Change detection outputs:

--------

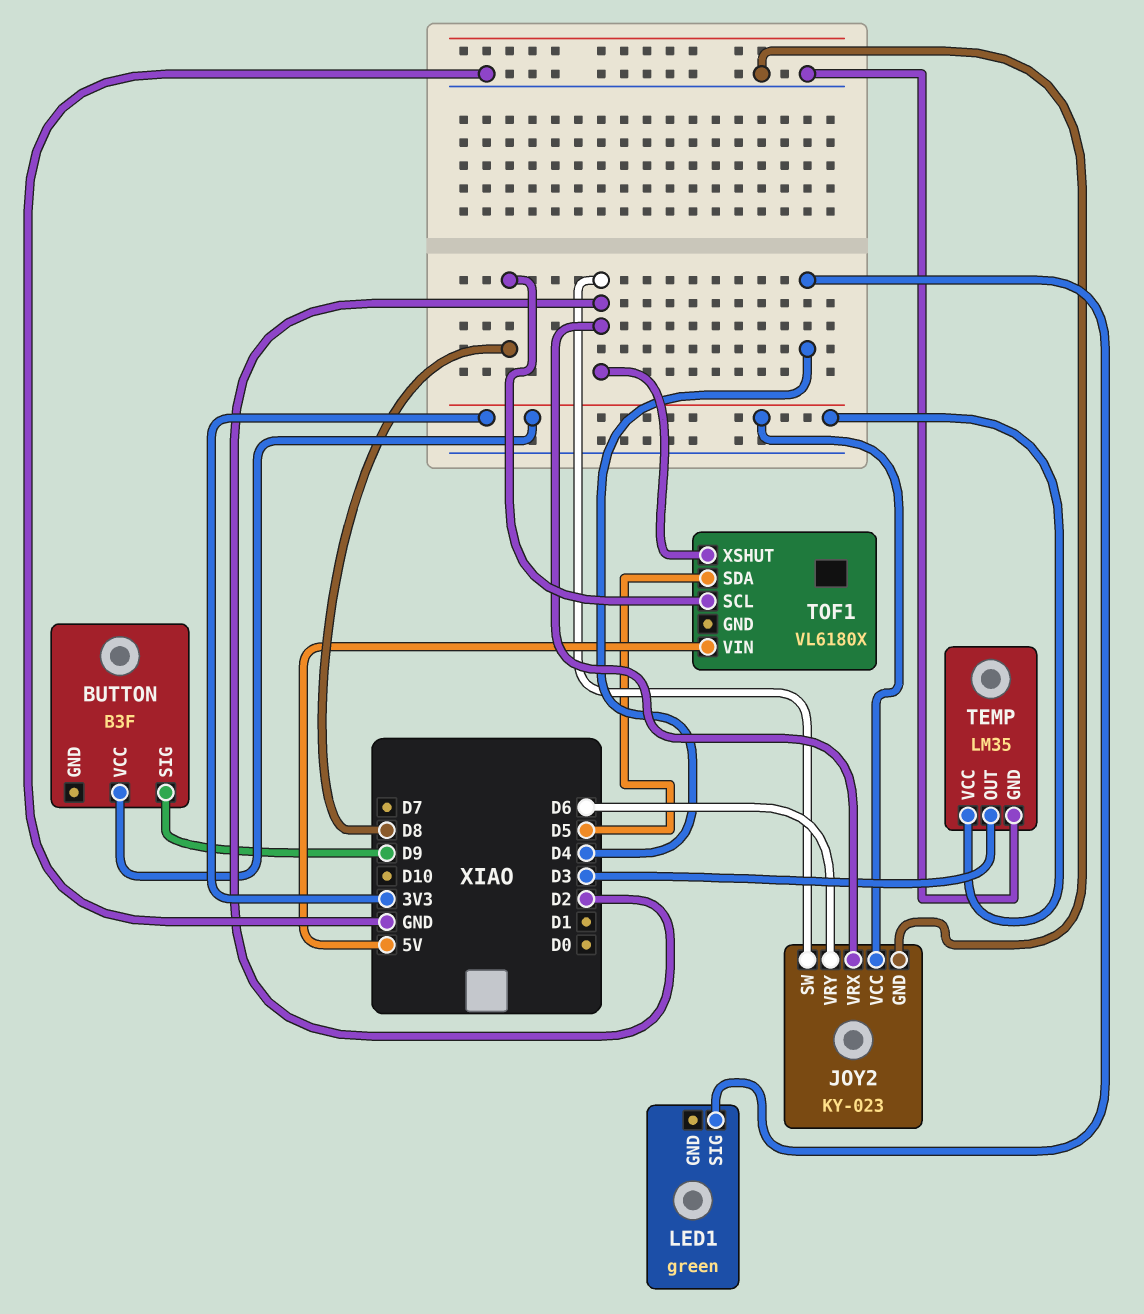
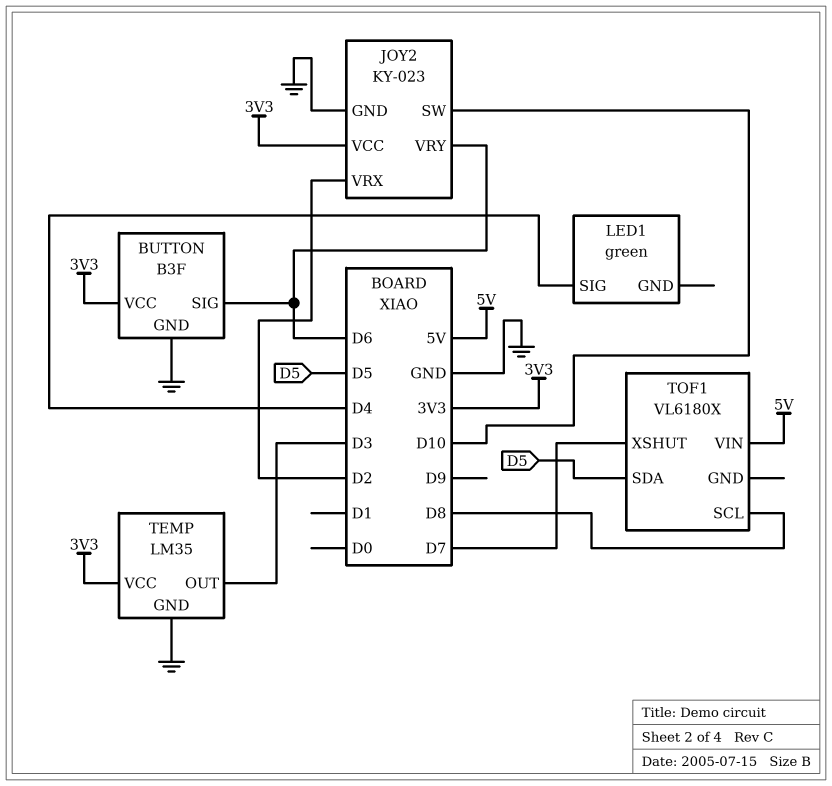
BUTTON pin GND: none -> GND
BUTTON pin SIG: D9 -> D6
JOY2 pin SW: D2 -> D10
TOF1 pin XSHUT: D2 -> D7

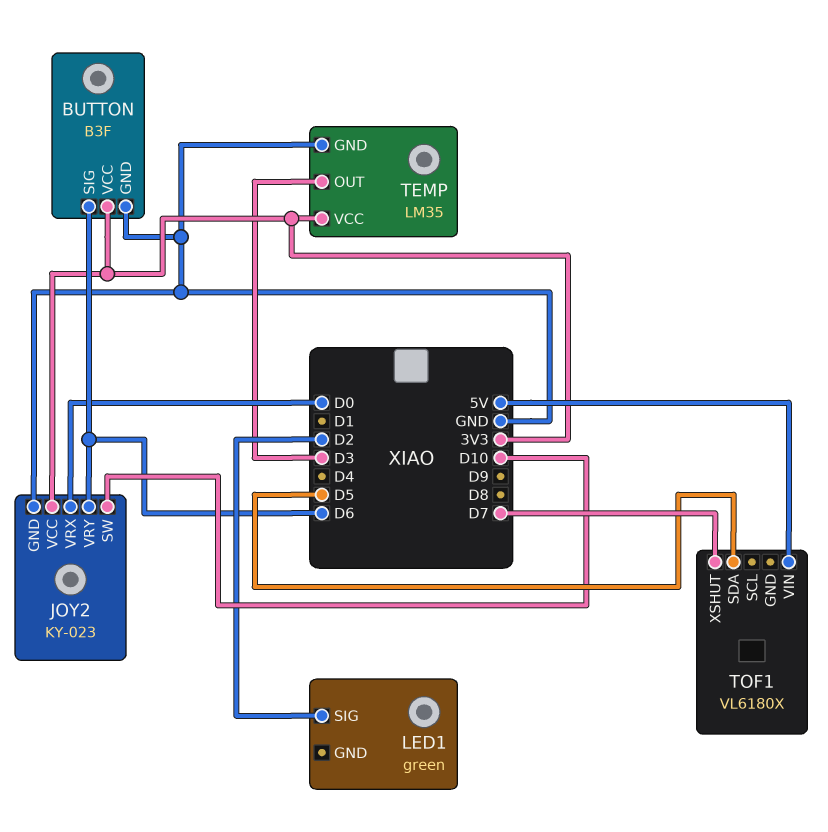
JOY2 pin VRX: D2 -> D0
LED1 pin SIG: D4 -> D2
TOF1 pin SCL: D8 -> none

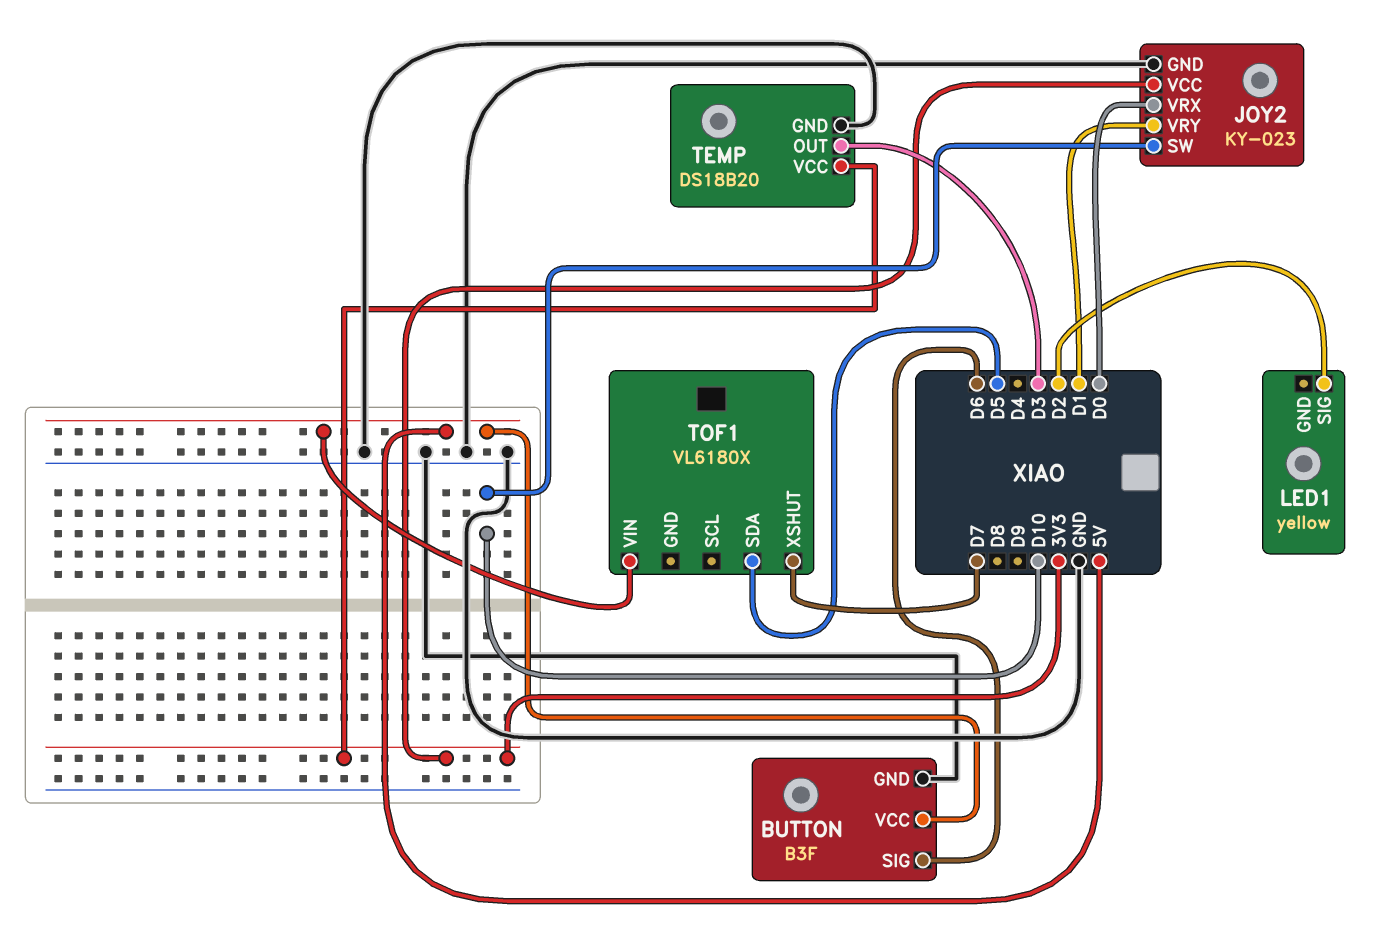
BUTTON pin VCC: 3V3 -> 5V
JOY2 pin VRY: D6 -> D1
LED1: green -> yellow
TEMP: LM35 -> DS18B20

--------

YOUR OBJECTIVE: Without including any picture, set down every line above exactly as it stands.

EXPECTED ANSWER:
BUTTON pin GND: none -> GND
BUTTON pin SIG: D9 -> D6
JOY2 pin SW: D2 -> D10
TOF1 pin XSHUT: D2 -> D7

JOY2 pin VRX: D2 -> D0
LED1 pin SIG: D4 -> D2
TOF1 pin SCL: D8 -> none

BUTTON pin VCC: 3V3 -> 5V
JOY2 pin VRY: D6 -> D1
LED1: green -> yellow
TEMP: LM35 -> DS18B20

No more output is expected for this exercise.